Work instruction: Your answer must repeat all of the entries word for word, without any images.

Provided data:

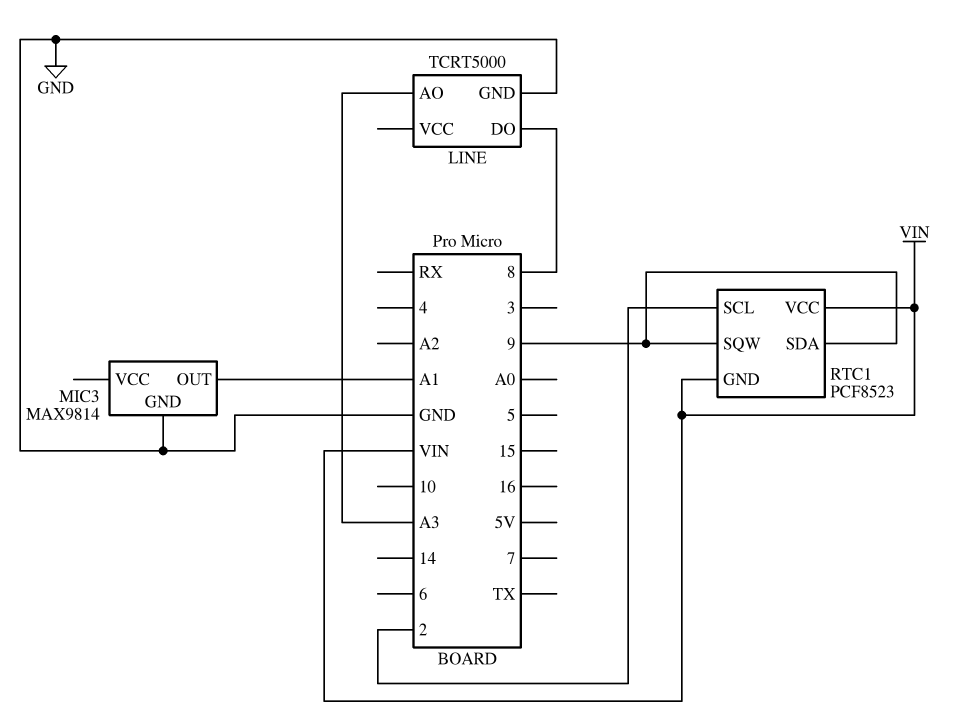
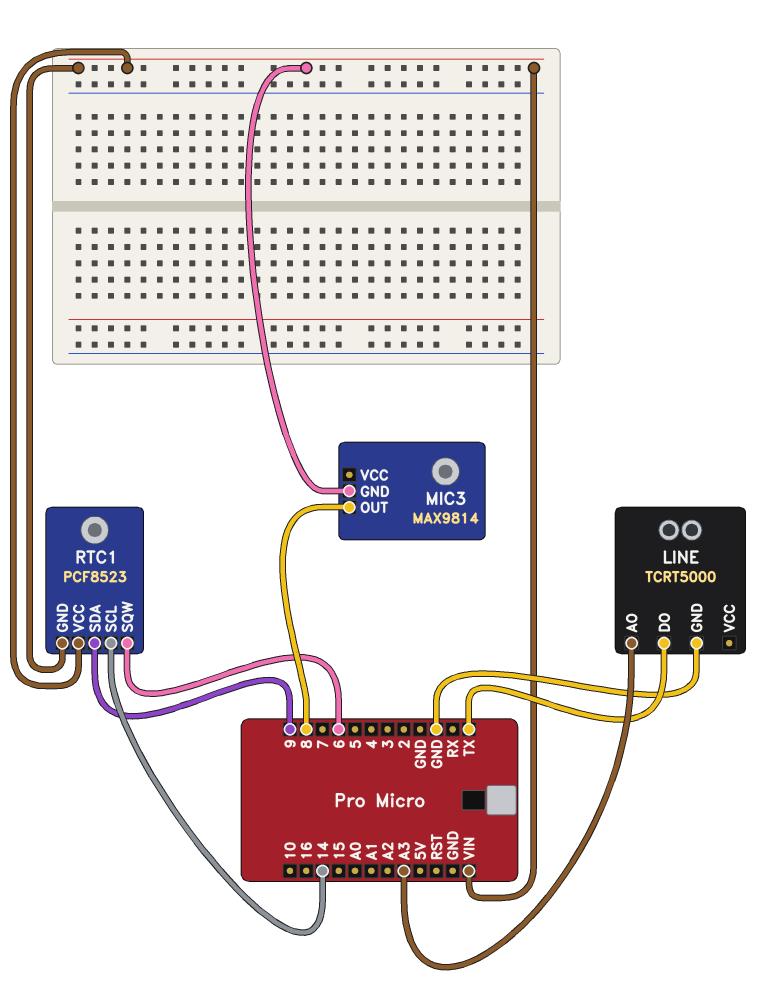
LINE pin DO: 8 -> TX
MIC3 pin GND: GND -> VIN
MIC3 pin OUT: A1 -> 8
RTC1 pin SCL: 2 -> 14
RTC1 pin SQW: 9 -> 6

Response area:
LINE pin DO: 8 -> TX
MIC3 pin GND: GND -> VIN
MIC3 pin OUT: A1 -> 8
RTC1 pin SCL: 2 -> 14
RTC1 pin SQW: 9 -> 6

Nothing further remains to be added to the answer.